**A block of data**
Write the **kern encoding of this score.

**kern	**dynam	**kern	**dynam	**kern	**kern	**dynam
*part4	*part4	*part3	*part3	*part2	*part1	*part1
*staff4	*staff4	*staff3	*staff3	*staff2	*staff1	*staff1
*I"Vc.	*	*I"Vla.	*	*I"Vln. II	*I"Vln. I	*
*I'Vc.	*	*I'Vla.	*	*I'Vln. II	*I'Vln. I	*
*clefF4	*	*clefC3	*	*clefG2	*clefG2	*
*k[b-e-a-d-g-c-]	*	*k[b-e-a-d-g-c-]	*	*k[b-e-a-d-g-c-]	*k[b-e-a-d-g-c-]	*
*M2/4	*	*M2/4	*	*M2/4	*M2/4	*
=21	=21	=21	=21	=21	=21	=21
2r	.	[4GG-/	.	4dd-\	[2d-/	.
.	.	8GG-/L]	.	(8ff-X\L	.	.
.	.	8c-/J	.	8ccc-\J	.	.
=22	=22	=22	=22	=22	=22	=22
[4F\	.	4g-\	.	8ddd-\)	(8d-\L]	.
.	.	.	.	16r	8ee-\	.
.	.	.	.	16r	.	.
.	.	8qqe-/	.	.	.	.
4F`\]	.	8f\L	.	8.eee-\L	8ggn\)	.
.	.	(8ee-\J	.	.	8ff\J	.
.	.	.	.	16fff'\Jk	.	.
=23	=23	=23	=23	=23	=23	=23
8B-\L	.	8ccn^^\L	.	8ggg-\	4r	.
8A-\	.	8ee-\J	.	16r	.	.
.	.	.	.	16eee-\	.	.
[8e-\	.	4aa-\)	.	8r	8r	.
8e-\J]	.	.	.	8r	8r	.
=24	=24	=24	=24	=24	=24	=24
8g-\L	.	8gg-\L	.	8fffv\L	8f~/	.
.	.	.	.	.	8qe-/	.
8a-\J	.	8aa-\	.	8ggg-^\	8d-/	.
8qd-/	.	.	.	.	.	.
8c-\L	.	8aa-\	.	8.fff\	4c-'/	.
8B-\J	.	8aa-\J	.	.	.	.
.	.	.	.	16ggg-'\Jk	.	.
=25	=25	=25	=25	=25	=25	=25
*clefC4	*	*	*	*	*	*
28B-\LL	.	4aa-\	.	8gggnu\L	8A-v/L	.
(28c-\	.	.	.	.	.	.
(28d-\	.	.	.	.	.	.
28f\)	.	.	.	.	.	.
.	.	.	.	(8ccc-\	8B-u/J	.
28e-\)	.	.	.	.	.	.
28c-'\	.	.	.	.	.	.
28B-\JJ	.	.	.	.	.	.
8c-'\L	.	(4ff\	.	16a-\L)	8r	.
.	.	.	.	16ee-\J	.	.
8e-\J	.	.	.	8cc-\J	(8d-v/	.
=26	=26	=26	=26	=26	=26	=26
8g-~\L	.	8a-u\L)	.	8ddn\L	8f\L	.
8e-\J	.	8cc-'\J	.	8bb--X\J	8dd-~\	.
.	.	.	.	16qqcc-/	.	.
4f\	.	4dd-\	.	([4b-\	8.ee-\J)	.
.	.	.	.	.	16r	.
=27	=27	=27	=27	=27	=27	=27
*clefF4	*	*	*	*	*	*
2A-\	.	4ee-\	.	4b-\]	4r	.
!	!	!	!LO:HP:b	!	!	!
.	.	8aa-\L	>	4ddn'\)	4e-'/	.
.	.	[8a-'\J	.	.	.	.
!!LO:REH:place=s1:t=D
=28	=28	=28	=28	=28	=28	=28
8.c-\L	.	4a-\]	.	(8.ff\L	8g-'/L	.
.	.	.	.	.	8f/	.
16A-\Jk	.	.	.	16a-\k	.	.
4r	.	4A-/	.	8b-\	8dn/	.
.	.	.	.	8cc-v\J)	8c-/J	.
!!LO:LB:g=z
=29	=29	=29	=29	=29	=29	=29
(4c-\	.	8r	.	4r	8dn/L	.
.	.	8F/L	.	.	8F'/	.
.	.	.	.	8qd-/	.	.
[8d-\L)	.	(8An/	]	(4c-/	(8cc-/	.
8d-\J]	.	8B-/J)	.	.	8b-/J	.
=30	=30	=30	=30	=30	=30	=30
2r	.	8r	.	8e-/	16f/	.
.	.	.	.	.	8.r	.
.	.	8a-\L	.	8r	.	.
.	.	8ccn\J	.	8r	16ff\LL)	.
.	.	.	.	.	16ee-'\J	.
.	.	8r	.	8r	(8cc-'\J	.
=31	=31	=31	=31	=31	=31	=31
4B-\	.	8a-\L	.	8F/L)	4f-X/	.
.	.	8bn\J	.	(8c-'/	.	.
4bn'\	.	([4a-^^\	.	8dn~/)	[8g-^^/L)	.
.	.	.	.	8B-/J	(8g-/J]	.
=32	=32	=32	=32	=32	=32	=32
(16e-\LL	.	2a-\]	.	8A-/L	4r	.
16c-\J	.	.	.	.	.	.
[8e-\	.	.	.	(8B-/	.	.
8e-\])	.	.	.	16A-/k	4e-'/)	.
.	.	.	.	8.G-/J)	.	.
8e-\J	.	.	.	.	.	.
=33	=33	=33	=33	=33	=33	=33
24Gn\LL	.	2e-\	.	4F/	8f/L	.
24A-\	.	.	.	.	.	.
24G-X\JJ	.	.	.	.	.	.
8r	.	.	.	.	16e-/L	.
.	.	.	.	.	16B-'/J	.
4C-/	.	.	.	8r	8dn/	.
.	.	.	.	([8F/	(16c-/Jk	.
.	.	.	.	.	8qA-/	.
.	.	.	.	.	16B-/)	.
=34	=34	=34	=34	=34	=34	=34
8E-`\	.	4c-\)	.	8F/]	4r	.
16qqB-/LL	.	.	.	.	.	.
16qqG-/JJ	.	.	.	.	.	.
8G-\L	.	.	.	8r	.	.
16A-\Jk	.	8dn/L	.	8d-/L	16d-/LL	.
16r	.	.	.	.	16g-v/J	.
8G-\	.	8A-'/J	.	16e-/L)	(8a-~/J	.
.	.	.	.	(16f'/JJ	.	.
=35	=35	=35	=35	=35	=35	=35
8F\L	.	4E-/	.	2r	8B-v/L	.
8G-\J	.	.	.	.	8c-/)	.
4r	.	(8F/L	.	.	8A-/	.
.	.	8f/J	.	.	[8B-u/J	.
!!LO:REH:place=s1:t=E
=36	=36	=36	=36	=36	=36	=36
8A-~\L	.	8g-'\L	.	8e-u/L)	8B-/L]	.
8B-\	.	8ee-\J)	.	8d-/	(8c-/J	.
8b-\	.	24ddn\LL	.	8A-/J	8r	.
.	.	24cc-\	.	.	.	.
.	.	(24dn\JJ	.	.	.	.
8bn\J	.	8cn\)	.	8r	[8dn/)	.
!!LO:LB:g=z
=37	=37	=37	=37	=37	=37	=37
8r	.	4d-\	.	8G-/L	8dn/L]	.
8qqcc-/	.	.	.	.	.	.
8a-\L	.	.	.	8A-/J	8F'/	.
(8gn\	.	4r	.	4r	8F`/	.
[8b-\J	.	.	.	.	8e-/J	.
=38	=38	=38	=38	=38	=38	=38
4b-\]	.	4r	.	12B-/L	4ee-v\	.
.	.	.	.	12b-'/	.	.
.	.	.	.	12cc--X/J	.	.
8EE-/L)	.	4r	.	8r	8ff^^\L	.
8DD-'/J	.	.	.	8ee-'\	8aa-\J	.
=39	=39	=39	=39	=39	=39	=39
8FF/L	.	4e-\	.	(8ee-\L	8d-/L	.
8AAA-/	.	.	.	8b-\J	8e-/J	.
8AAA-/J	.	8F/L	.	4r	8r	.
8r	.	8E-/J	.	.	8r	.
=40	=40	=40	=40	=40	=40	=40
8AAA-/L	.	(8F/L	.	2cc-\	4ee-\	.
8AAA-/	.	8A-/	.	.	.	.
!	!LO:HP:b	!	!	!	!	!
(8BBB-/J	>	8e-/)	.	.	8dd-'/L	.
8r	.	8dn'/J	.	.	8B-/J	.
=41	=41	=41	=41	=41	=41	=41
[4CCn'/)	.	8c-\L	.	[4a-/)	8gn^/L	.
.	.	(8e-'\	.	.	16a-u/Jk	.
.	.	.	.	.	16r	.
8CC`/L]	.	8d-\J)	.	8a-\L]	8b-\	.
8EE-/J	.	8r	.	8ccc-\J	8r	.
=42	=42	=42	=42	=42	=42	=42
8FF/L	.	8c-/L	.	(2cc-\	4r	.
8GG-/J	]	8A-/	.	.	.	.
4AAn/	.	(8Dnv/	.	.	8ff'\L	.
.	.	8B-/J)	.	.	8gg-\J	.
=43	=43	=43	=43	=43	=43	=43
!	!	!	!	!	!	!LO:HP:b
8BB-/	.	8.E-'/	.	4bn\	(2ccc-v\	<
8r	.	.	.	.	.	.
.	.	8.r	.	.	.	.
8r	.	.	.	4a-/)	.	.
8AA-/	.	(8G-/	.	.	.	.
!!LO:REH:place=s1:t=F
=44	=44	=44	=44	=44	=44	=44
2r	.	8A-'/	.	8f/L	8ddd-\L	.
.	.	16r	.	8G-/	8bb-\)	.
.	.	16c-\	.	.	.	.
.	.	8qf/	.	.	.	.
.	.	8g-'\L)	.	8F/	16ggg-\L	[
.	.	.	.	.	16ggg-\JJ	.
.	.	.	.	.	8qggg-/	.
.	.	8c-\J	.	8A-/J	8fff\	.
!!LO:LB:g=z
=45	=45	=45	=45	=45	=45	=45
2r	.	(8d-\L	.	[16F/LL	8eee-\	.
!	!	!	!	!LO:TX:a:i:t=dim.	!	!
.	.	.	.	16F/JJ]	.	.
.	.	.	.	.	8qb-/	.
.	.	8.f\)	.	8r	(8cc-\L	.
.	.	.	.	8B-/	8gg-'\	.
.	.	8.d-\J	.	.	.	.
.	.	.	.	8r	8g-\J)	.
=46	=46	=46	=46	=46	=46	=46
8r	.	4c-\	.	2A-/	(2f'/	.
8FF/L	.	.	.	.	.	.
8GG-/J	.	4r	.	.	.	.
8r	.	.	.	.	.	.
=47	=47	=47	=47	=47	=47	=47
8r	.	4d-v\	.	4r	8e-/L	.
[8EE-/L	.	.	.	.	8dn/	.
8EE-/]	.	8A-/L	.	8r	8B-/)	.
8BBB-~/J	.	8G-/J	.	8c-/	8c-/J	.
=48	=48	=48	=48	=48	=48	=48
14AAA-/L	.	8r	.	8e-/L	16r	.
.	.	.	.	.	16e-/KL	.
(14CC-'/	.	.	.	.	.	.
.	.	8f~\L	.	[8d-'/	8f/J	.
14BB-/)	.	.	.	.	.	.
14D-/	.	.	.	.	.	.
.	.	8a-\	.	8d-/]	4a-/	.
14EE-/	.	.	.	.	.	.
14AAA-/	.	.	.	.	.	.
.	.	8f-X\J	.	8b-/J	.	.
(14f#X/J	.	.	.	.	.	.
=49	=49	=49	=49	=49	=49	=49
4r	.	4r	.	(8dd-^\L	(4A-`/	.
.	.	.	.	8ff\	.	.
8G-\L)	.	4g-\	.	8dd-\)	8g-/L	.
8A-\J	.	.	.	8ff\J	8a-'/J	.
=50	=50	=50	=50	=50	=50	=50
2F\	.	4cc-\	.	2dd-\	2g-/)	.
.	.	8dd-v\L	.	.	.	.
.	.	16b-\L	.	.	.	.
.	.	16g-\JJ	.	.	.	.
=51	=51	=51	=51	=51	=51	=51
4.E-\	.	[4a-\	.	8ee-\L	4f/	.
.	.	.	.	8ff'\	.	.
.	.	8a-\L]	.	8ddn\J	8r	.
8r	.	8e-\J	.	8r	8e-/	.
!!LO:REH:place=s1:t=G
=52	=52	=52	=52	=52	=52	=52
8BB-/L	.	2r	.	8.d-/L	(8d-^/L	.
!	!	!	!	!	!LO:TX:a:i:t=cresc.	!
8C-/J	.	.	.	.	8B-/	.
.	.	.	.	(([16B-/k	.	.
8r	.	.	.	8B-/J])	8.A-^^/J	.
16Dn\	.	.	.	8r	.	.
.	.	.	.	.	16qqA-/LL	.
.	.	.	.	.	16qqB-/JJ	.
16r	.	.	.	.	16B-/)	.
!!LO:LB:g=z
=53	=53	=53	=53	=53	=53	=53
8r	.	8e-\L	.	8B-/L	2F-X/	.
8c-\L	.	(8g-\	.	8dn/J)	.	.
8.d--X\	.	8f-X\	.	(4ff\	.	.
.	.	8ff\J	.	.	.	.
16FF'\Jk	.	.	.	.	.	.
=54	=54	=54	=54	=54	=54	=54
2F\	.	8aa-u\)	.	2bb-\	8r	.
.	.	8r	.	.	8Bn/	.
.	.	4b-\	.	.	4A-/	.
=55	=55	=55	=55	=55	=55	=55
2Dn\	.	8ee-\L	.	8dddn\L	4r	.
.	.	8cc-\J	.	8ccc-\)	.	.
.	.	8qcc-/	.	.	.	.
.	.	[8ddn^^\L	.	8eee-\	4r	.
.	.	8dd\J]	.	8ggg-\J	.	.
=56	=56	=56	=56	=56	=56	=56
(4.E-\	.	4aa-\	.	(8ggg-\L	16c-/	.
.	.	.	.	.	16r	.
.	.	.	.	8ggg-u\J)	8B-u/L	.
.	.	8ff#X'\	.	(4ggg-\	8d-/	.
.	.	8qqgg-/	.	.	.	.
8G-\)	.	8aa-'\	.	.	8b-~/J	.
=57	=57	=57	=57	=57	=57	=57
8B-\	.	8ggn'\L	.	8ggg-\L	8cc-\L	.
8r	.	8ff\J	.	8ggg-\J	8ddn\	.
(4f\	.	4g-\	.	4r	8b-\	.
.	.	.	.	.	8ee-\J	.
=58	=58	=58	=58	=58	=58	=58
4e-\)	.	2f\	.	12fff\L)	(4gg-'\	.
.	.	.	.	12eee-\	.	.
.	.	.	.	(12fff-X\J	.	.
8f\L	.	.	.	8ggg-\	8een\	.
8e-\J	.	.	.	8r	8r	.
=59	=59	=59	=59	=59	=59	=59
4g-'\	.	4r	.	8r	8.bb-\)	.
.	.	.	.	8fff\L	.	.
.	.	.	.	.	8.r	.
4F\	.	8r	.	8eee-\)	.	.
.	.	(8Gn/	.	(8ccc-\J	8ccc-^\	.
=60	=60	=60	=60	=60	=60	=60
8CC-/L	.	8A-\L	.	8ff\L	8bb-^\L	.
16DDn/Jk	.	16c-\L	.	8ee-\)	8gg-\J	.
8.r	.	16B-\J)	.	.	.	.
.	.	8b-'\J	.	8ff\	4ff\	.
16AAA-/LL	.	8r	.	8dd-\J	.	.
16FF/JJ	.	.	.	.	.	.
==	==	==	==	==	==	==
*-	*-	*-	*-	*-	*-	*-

**PROBLEM**
Filter the records above down to the lines that contain the string "place", matching case exactly, and copy each such line in full.

**RESPONSE TO THIS EXERCISE**
!!LO:REH:place=s1:t=D
!!LO:REH:place=s1:t=E
!!LO:REH:place=s1:t=F
!!LO:REH:place=s1:t=G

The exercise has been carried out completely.